- YOUR OBJECTIVE:
Examine the entries and show every line in which the word "black" is found.

- DATA SHOWN:

################

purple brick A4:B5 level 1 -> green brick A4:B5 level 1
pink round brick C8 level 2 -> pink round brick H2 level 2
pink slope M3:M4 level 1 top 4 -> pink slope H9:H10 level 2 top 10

################

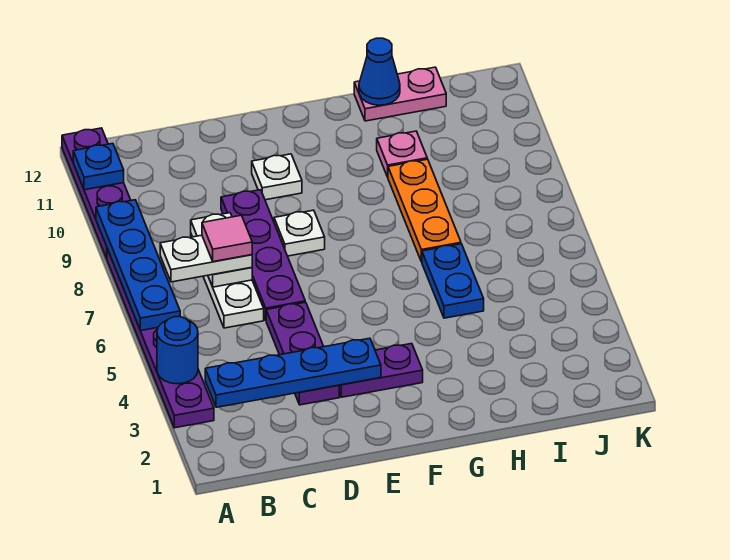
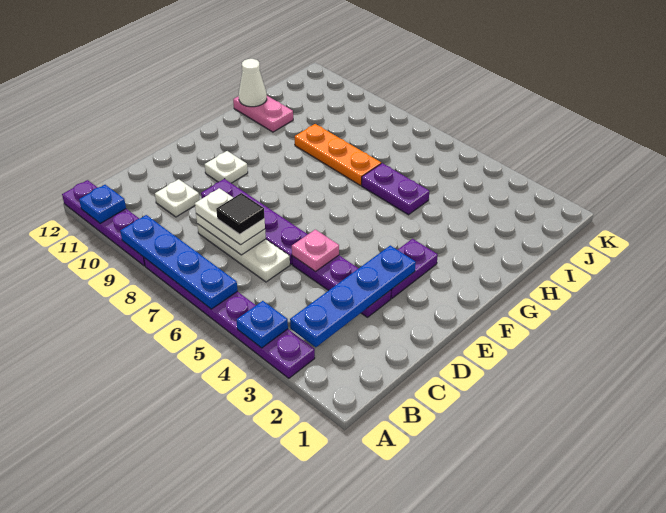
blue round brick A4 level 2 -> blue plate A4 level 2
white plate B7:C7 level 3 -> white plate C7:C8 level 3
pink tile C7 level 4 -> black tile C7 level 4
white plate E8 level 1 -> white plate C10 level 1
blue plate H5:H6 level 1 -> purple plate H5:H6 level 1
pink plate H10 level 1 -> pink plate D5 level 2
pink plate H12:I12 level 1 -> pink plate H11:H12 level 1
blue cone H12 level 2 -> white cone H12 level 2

################

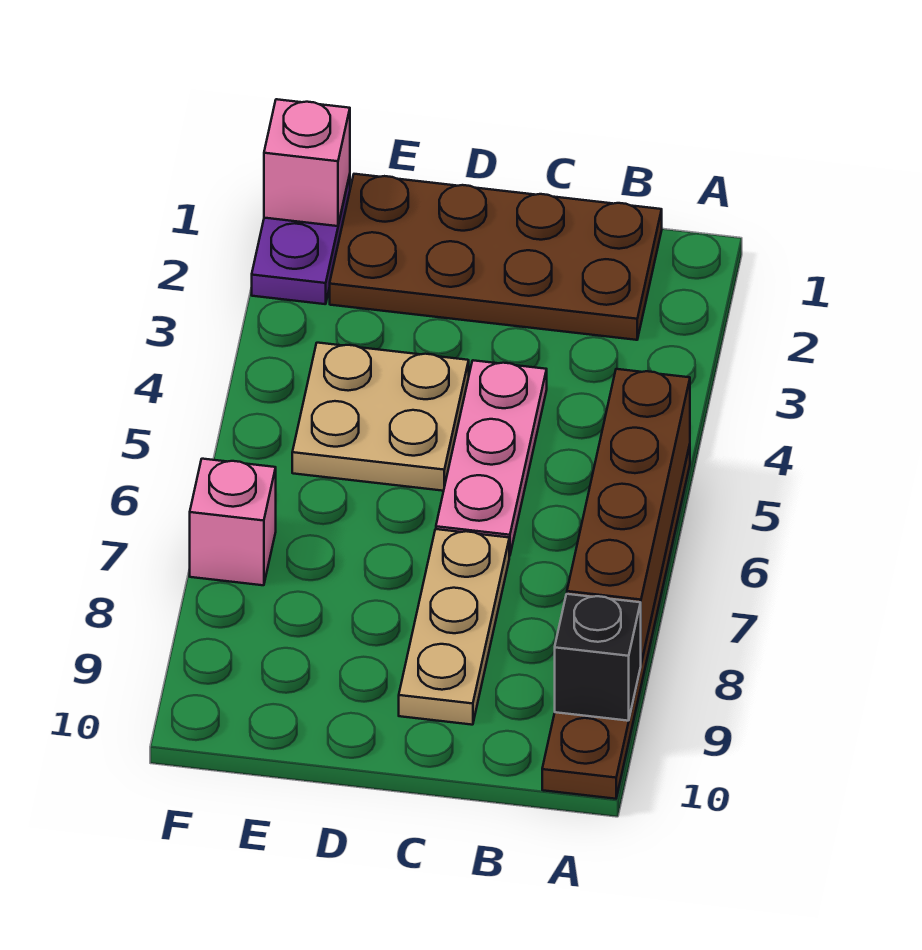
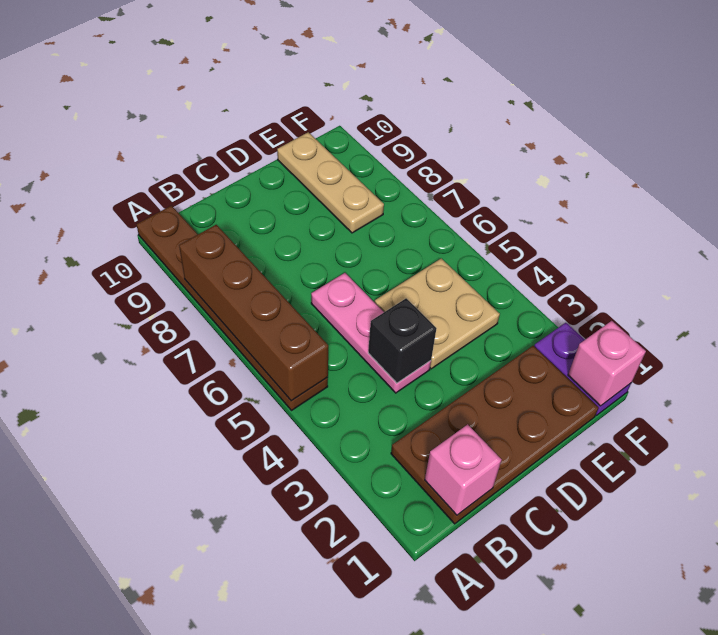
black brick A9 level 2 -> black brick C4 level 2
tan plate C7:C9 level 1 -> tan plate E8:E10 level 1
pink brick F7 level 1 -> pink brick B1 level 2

################

- SOLVED EXERCISE:
pink tile C7 level 4 -> black tile C7 level 4
black brick A9 level 2 -> black brick C4 level 2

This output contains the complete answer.